▶ **Directions**: Could you restate every line of the data word for word?

[Recorded data]

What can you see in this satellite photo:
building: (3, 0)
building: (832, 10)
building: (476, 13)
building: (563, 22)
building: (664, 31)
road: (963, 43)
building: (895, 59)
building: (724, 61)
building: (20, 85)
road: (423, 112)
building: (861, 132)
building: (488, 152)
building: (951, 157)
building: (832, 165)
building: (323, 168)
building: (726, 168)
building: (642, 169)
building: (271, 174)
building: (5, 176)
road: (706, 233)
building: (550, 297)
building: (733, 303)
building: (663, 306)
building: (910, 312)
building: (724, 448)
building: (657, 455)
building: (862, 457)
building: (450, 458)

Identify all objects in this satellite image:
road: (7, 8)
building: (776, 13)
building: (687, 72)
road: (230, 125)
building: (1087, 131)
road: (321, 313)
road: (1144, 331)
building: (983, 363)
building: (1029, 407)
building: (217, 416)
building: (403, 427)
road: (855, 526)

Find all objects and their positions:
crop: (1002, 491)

▶ **Expected answer**:
What can you see in this satellite photo:
building: (3, 0)
building: (832, 10)
building: (476, 13)
building: (563, 22)
building: (664, 31)
road: (963, 43)
building: (895, 59)
building: (724, 61)
building: (20, 85)
road: (423, 112)
building: (861, 132)
building: (488, 152)
building: (951, 157)
building: (832, 165)
building: (323, 168)
building: (726, 168)
building: (642, 169)
building: (271, 174)
building: (5, 176)
road: (706, 233)
building: (550, 297)
building: (733, 303)
building: (663, 306)
building: (910, 312)
building: (724, 448)
building: (657, 455)
building: (862, 457)
building: (450, 458)

Identify all objects in this satellite image:
road: (7, 8)
building: (776, 13)
building: (687, 72)
road: (230, 125)
building: (1087, 131)
road: (321, 313)
road: (1144, 331)
building: (983, 363)
building: (1029, 407)
building: (217, 416)
building: (403, 427)
road: (855, 526)

Find all objects and their positions:
crop: (1002, 491)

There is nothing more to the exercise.